### Problem statement
Find the line in the entries below that contains "camera: 10 degrees left, 5 degrees down". Repeat it exactly, and every line after it through the line that contains "(569, 187) = (602, 121): black".

### Provided entries
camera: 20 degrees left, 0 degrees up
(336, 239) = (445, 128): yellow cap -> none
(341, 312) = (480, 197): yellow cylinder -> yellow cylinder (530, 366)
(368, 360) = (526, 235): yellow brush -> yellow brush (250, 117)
--
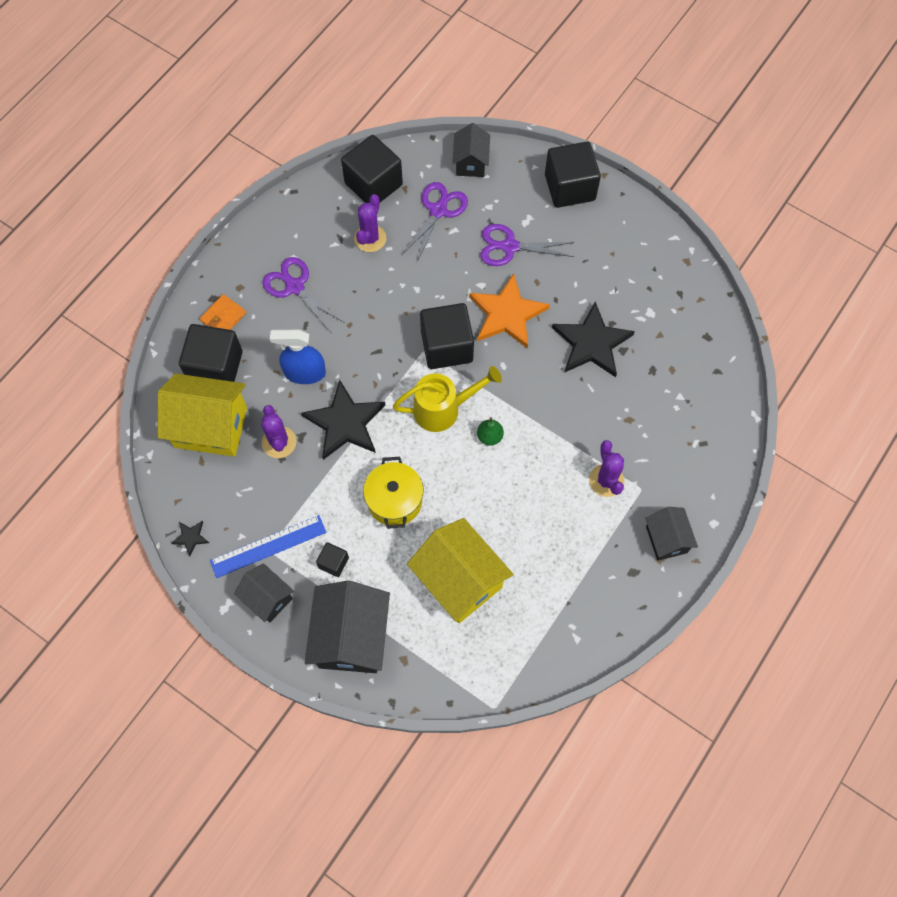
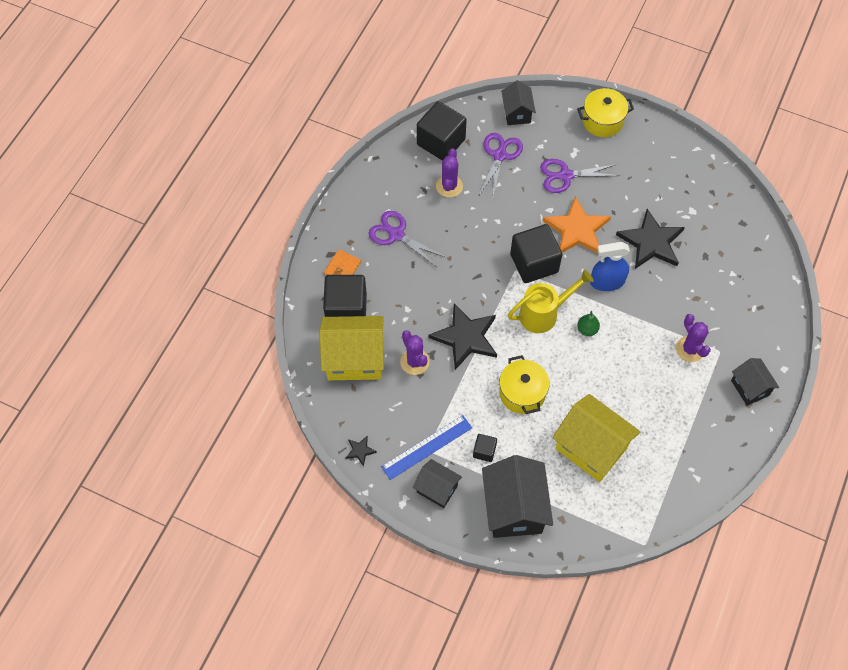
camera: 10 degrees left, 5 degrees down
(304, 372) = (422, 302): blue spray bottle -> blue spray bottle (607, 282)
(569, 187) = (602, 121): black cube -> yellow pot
==
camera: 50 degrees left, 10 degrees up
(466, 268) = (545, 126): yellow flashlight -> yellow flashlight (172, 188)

### Reply to the exercise
camera: 10 degrees left, 5 degrees down
(304, 372) = (422, 302): blue spray bottle -> blue spray bottle (607, 282)
(569, 187) = (602, 121): black cube -> yellow pot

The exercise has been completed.